→ **Given information**
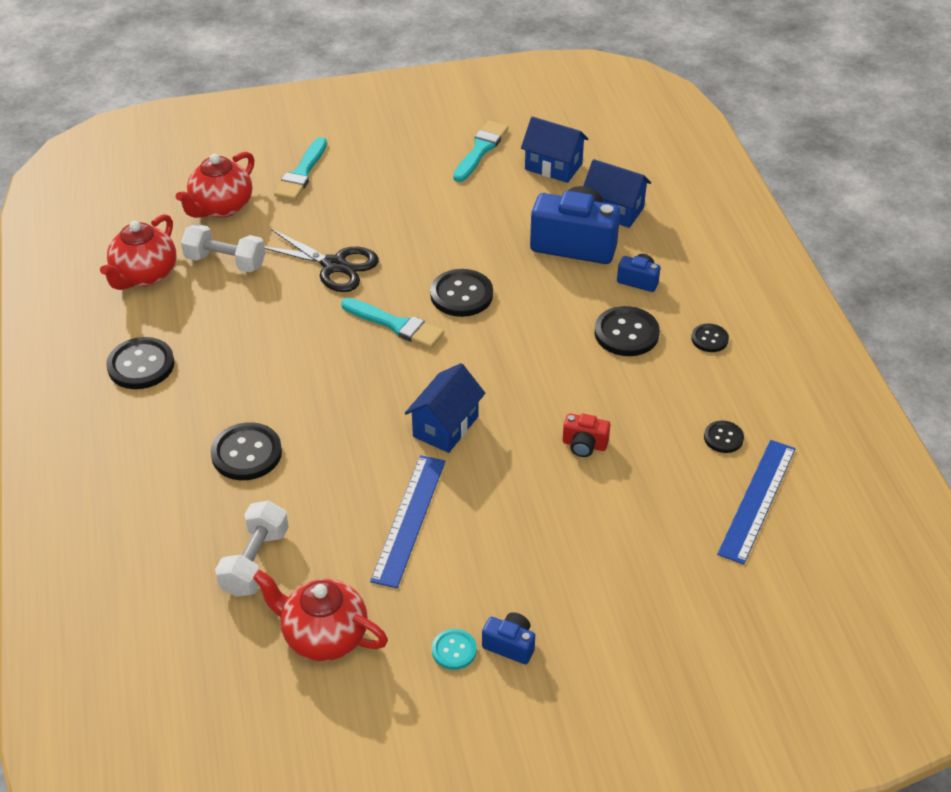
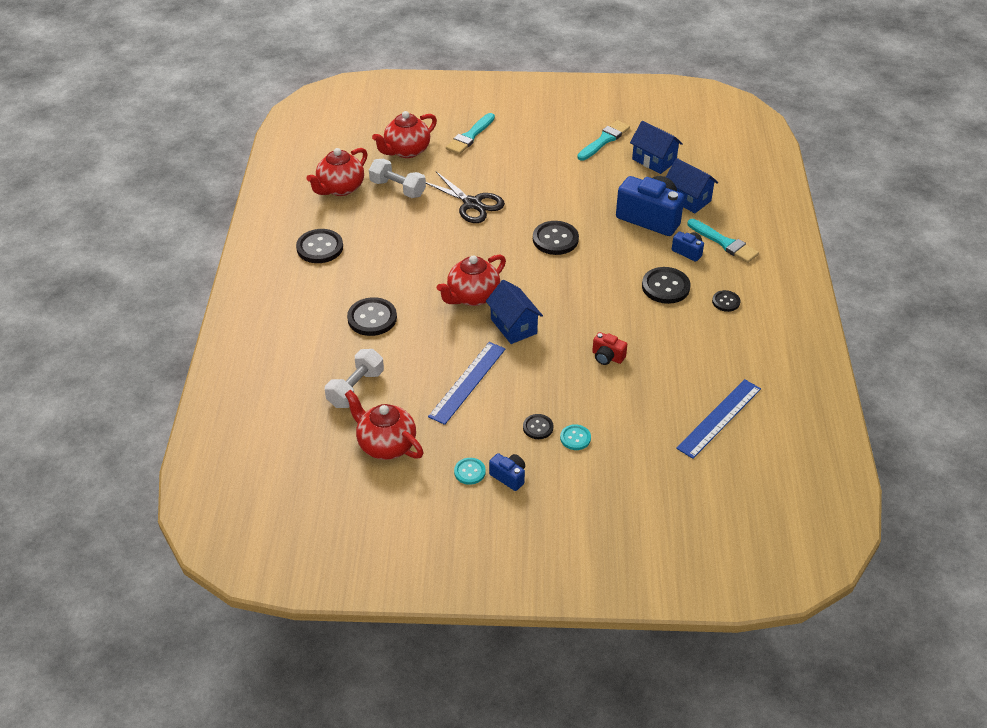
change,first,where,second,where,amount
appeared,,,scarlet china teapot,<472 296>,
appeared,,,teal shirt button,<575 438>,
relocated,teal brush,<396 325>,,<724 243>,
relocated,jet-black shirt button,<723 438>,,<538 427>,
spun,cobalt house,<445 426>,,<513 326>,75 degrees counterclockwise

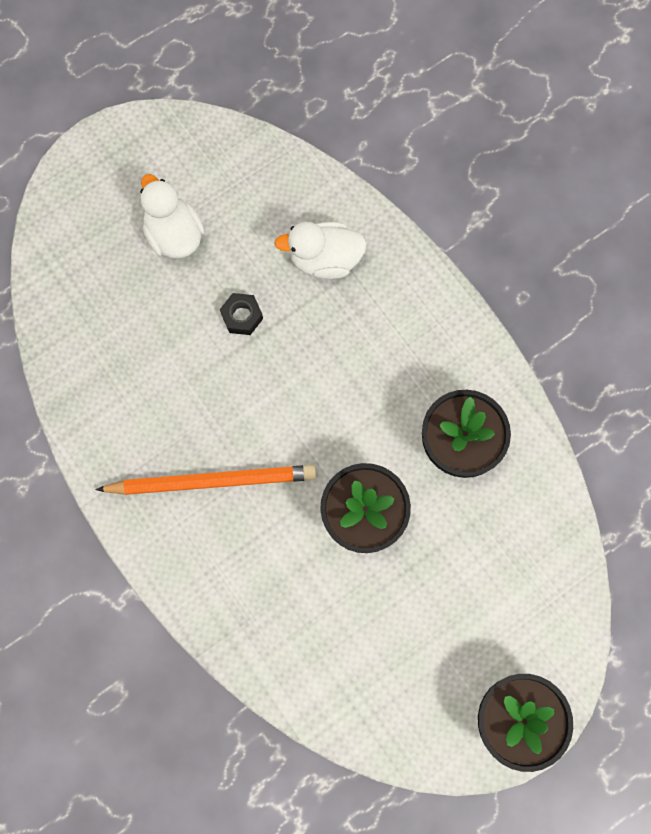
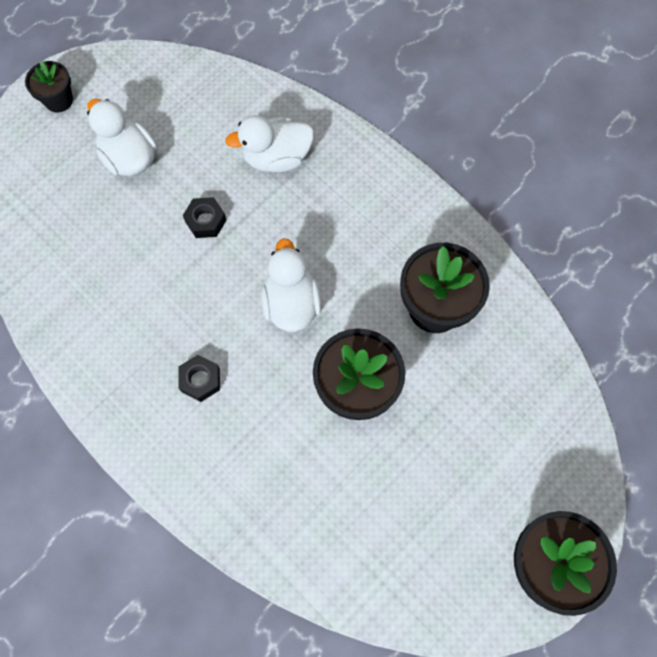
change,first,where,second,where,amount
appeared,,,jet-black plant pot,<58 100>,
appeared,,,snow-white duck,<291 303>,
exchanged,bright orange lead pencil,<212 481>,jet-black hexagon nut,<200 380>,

→ **Task objective**
Reproduce the data above word for word from its first line through the line that holds "relocated,jet-black shirt button,<723", both ends included; skip pictures.

→ **Your solution**
change,first,where,second,where,amount
appeared,,,scarlet china teapot,<472 296>,
appeared,,,teal shirt button,<575 438>,
relocated,teal brush,<396 325>,,<724 243>,
relocated,jet-black shirt button,<723 438>,,<538 427>,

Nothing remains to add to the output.